> [Your goal]:
A faithful, word-for-word transcription of all the data is what is needed.

Collected data entries
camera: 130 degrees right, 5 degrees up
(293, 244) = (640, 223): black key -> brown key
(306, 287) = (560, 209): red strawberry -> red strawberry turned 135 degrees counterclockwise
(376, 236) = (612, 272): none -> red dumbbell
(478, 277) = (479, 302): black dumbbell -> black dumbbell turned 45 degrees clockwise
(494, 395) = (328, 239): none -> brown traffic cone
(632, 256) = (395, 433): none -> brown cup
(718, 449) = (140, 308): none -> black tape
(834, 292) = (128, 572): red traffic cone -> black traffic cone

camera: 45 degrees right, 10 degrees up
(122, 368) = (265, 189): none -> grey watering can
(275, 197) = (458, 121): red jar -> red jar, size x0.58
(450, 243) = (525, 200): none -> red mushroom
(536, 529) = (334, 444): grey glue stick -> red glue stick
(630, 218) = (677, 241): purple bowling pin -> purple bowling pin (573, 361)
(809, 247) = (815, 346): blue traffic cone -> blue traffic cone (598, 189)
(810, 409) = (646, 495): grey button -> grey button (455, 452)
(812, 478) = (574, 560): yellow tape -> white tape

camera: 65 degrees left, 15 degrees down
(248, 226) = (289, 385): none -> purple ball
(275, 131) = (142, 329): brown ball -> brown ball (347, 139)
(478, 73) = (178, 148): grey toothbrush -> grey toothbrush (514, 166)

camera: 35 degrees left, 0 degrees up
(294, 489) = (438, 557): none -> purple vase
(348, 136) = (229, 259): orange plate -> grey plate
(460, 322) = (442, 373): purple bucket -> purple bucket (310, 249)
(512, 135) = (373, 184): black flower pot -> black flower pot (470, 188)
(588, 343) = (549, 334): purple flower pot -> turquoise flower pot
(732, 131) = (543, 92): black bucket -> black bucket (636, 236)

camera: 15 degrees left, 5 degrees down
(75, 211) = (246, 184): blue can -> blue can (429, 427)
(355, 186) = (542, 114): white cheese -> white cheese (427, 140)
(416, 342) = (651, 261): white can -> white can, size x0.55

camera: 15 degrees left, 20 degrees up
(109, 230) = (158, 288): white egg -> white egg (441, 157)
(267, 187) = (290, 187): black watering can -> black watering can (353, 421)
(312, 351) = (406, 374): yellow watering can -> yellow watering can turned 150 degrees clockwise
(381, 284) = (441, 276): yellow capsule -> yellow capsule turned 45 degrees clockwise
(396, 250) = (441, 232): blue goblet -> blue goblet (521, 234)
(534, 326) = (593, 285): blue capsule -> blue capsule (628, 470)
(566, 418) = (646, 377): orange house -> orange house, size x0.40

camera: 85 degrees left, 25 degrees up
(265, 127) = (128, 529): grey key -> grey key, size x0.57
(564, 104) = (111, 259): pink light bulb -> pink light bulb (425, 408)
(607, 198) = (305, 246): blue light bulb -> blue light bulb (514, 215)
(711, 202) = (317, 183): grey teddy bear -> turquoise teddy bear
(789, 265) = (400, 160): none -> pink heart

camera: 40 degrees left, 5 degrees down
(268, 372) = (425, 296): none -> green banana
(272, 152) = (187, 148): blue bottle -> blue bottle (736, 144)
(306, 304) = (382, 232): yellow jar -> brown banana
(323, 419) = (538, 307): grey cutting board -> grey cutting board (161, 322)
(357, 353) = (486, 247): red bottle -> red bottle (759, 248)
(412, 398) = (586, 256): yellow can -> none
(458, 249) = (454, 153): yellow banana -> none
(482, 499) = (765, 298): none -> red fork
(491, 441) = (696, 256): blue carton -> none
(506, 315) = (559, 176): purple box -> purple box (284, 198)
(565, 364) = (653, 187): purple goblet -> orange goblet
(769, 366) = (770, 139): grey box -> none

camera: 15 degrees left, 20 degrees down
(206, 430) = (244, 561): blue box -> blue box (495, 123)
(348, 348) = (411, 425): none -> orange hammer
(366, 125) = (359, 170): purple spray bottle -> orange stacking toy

> [Exercise solution]:
camera: 130 degrees right, 5 degrees up
(293, 244) = (640, 223): black key -> brown key
(306, 287) = (560, 209): red strawberry -> red strawberry turned 135 degrees counterclockwise
(376, 236) = (612, 272): none -> red dumbbell
(478, 277) = (479, 302): black dumbbell -> black dumbbell turned 45 degrees clockwise
(494, 395) = (328, 239): none -> brown traffic cone
(632, 256) = (395, 433): none -> brown cup
(718, 449) = (140, 308): none -> black tape
(834, 292) = (128, 572): red traffic cone -> black traffic cone

camera: 45 degrees right, 10 degrees up
(122, 368) = (265, 189): none -> grey watering can
(275, 197) = (458, 121): red jar -> red jar, size x0.58
(450, 243) = (525, 200): none -> red mushroom
(536, 529) = (334, 444): grey glue stick -> red glue stick
(630, 218) = (677, 241): purple bowling pin -> purple bowling pin (573, 361)
(809, 247) = (815, 346): blue traffic cone -> blue traffic cone (598, 189)
(810, 409) = (646, 495): grey button -> grey button (455, 452)
(812, 478) = (574, 560): yellow tape -> white tape

camera: 65 degrees left, 15 degrees down
(248, 226) = (289, 385): none -> purple ball
(275, 131) = (142, 329): brown ball -> brown ball (347, 139)
(478, 73) = (178, 148): grey toothbrush -> grey toothbrush (514, 166)

camera: 35 degrees left, 0 degrees up
(294, 489) = (438, 557): none -> purple vase
(348, 136) = (229, 259): orange plate -> grey plate
(460, 322) = (442, 373): purple bucket -> purple bucket (310, 249)
(512, 135) = (373, 184): black flower pot -> black flower pot (470, 188)
(588, 343) = (549, 334): purple flower pot -> turquoise flower pot
(732, 131) = (543, 92): black bucket -> black bucket (636, 236)

camera: 15 degrees left, 5 degrees down
(75, 211) = (246, 184): blue can -> blue can (429, 427)
(355, 186) = (542, 114): white cheese -> white cheese (427, 140)
(416, 342) = (651, 261): white can -> white can, size x0.55

camera: 15 degrees left, 20 degrees up
(109, 230) = (158, 288): white egg -> white egg (441, 157)
(267, 187) = (290, 187): black watering can -> black watering can (353, 421)
(312, 351) = (406, 374): yellow watering can -> yellow watering can turned 150 degrees clockwise
(381, 284) = (441, 276): yellow capsule -> yellow capsule turned 45 degrees clockwise
(396, 250) = (441, 232): blue goblet -> blue goblet (521, 234)
(534, 326) = (593, 285): blue capsule -> blue capsule (628, 470)
(566, 418) = (646, 377): orange house -> orange house, size x0.40

camera: 85 degrees left, 25 degrees up
(265, 127) = (128, 529): grey key -> grey key, size x0.57
(564, 104) = (111, 259): pink light bulb -> pink light bulb (425, 408)
(607, 198) = (305, 246): blue light bulb -> blue light bulb (514, 215)
(711, 202) = (317, 183): grey teddy bear -> turquoise teddy bear
(789, 265) = (400, 160): none -> pink heart

camera: 40 degrees left, 5 degrees down
(268, 372) = (425, 296): none -> green banana
(272, 152) = (187, 148): blue bottle -> blue bottle (736, 144)
(306, 304) = (382, 232): yellow jar -> brown banana
(323, 419) = (538, 307): grey cutting board -> grey cutting board (161, 322)
(357, 353) = (486, 247): red bottle -> red bottle (759, 248)
(412, 398) = (586, 256): yellow can -> none
(458, 249) = (454, 153): yellow banana -> none
(482, 499) = (765, 298): none -> red fork
(491, 441) = (696, 256): blue carton -> none
(506, 315) = (559, 176): purple box -> purple box (284, 198)
(565, 364) = (653, 187): purple goblet -> orange goblet
(769, 366) = (770, 139): grey box -> none

camera: 15 degrees left, 20 degrees down
(206, 430) = (244, 561): blue box -> blue box (495, 123)
(348, 348) = (411, 425): none -> orange hammer
(366, 125) = (359, 170): purple spray bottle -> orange stacking toy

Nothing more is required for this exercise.